## [Information given]
########################################

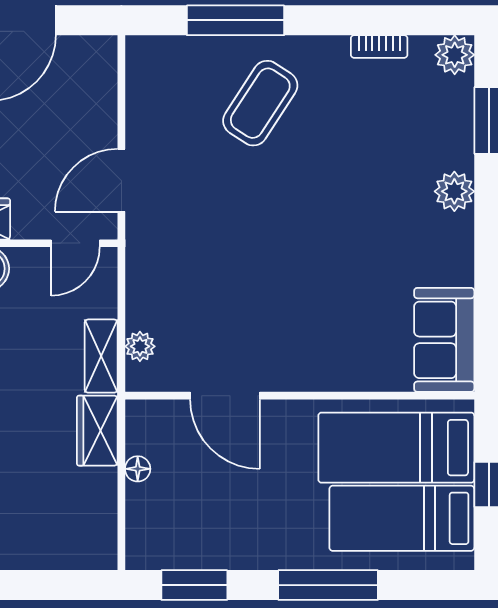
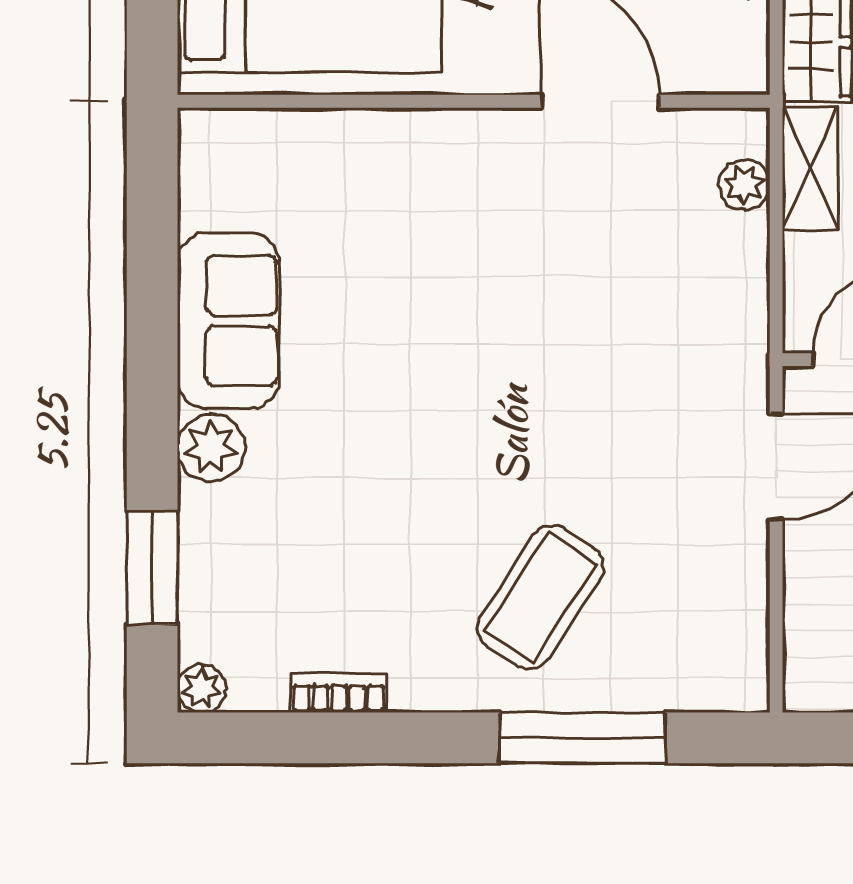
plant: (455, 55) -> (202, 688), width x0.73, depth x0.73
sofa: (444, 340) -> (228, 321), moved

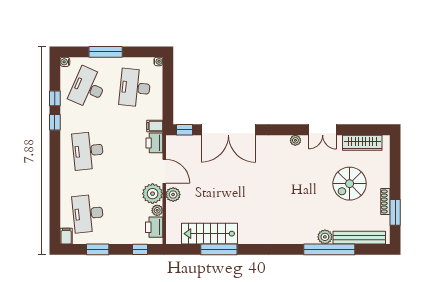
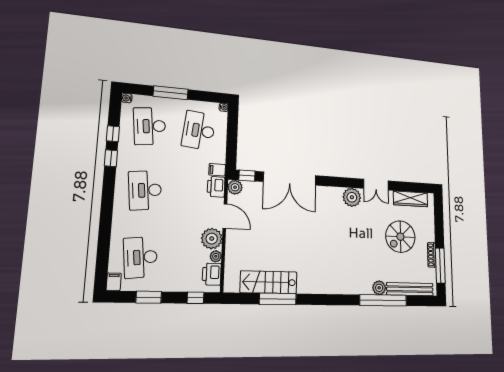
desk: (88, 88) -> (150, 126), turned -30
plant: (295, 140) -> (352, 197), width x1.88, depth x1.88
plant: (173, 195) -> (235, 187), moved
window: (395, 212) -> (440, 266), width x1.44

########################################

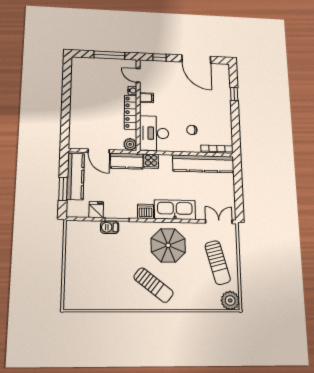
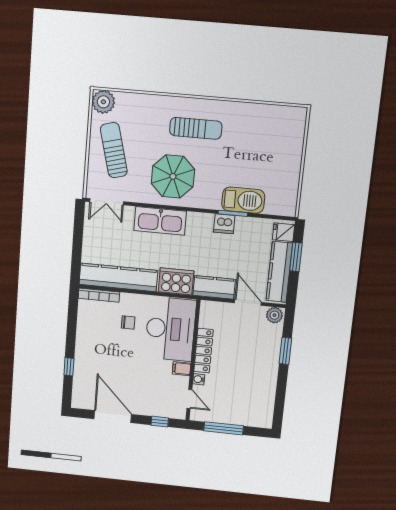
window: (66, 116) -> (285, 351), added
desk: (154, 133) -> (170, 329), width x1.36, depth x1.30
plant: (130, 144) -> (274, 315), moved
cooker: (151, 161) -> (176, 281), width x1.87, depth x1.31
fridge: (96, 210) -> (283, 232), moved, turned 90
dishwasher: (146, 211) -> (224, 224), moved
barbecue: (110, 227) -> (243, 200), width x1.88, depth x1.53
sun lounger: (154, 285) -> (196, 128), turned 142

########################################

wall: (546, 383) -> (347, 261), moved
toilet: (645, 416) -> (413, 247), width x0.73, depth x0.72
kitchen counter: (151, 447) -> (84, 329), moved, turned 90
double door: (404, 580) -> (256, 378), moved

########################################

## [Problem description]
The answer is the lines above from the one with "plant: (455, 55)" to the one with "window: (395, 212) -> (440, 266), width x1.44", set down exactly, with no pictures.

## [Answer]
plant: (455, 55) -> (202, 688), width x0.73, depth x0.73
sofa: (444, 340) -> (228, 321), moved

desk: (88, 88) -> (150, 126), turned -30
plant: (295, 140) -> (352, 197), width x1.88, depth x1.88
plant: (173, 195) -> (235, 187), moved
window: (395, 212) -> (440, 266), width x1.44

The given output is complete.